• ABOUT THIS EXERCISE:
Nothing but the lines from the one containing "L1: 6.8mH (3V3, NET8) -> 33mH (3V3, NET8)" through the last line of the material should appear in the answer, transcribed exactly, pictures excluded.

[Opening EXCERPTED RECORDS section]

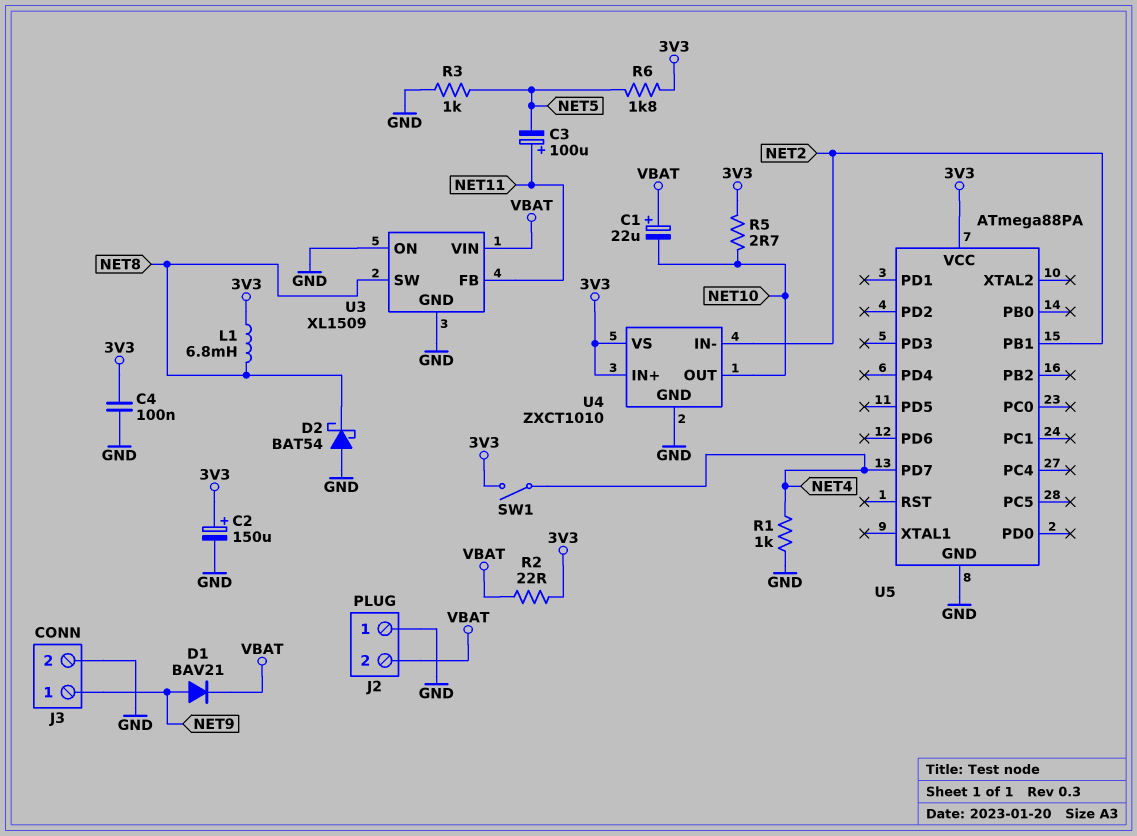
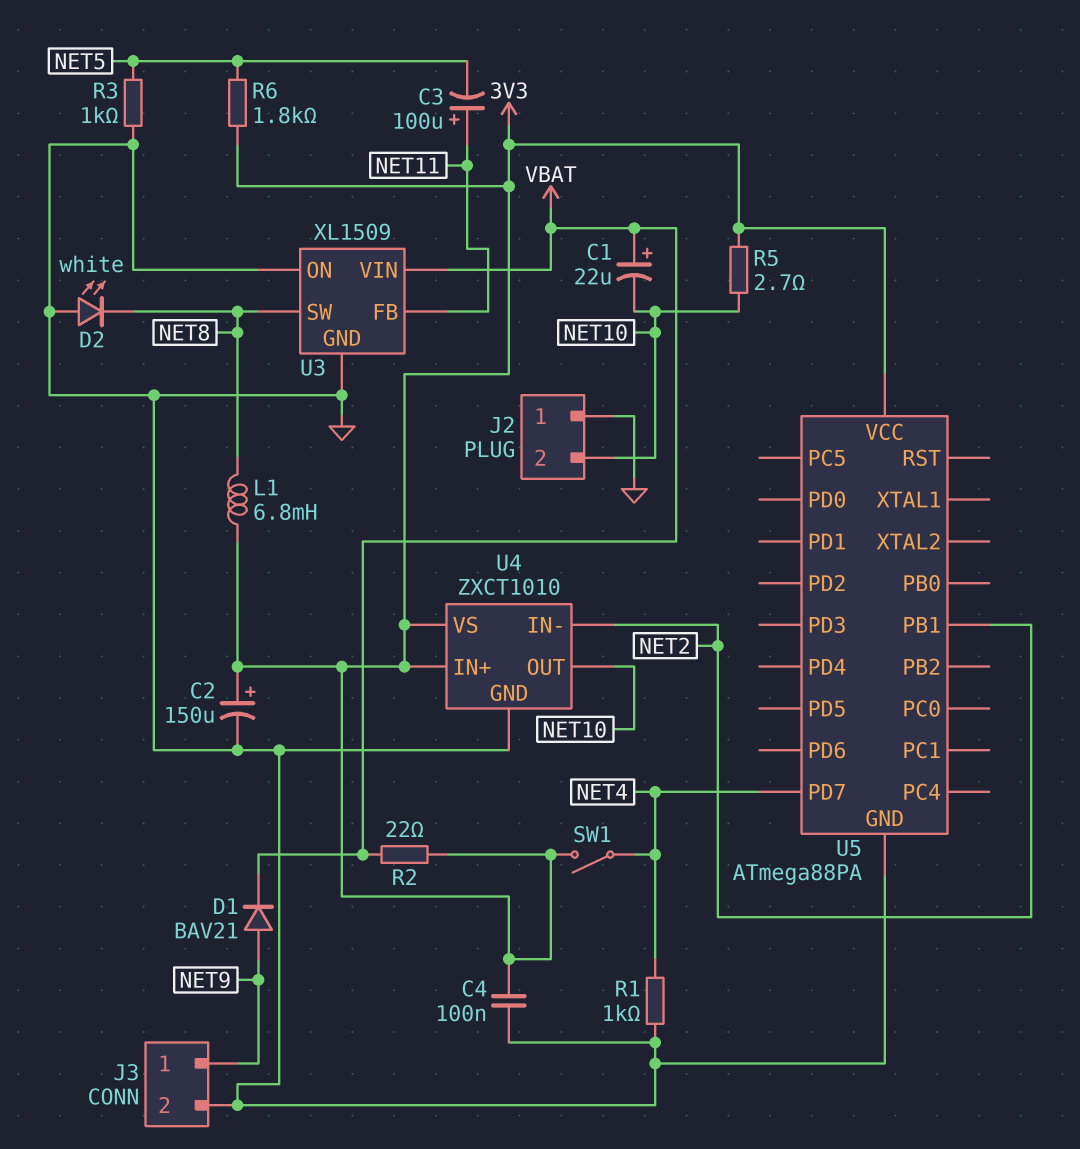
D2: schottky BAT54 (A GND, K NET8) -> LED white (A GND, K NET8)
J2 pin 2: VBAT -> NET10

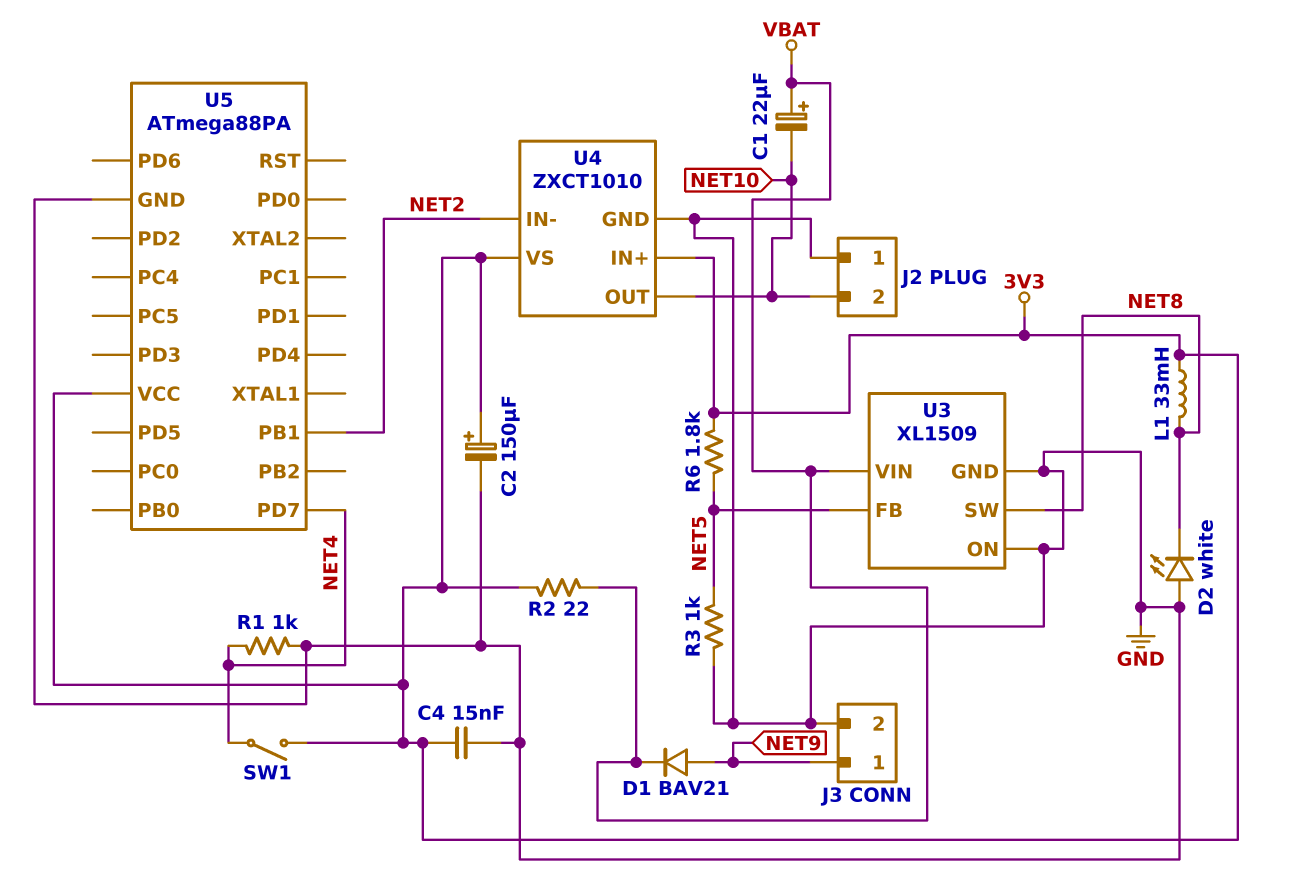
C3: 100uF (plus NET11, minus NET5) -> none
C4: 100nF (3V3, GND) -> 15nF (3V3, GND)
L1: 6.8mH (3V3, NET8) -> 33mH (3V3, NET8)
R5: 2.7 (3V3, NET10) -> none
U3 pin FB: NET11 -> NET5

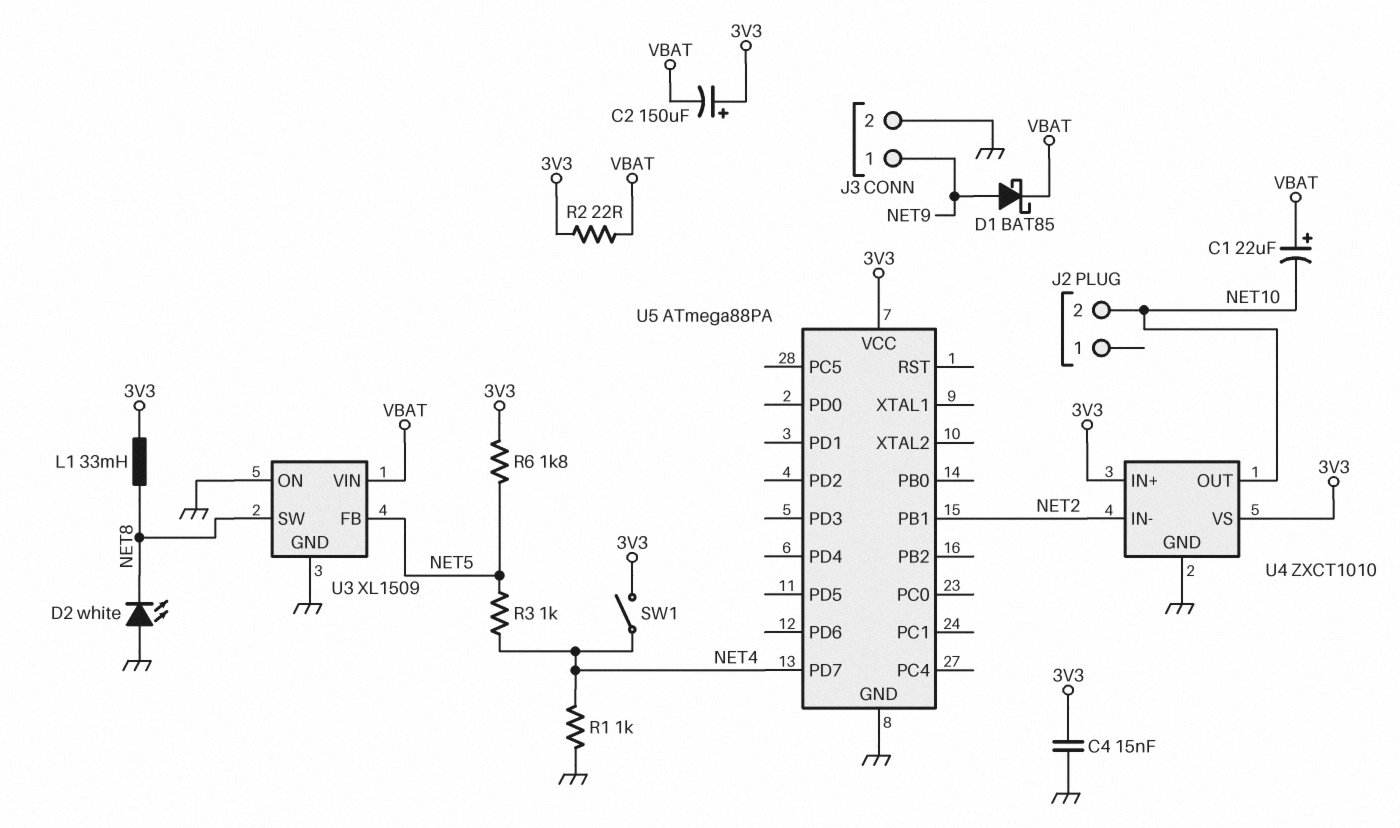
C2: 150uF (plus 3V3, minus GND) -> 150uF (plus 3V3, minus VBAT)
D1: diode BAV21 (A NET9, K VBAT) -> schottky BAT85 (A NET9, K VBAT)
J2 pin 1: GND -> none
R3: 1k (GND, NET5) -> 1k (NET4, NET5)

[Closing EXCERPTED RECORDS section]

• REPLY TO THE TASK:
L1: 6.8mH (3V3, NET8) -> 33mH (3V3, NET8)
R5: 2.7 (3V3, NET10) -> none
U3 pin FB: NET11 -> NET5

C2: 150uF (plus 3V3, minus GND) -> 150uF (plus 3V3, minus VBAT)
D1: diode BAV21 (A NET9, K VBAT) -> schottky BAT85 (A NET9, K VBAT)
J2 pin 1: GND -> none
R3: 1k (GND, NET5) -> 1k (NET4, NET5)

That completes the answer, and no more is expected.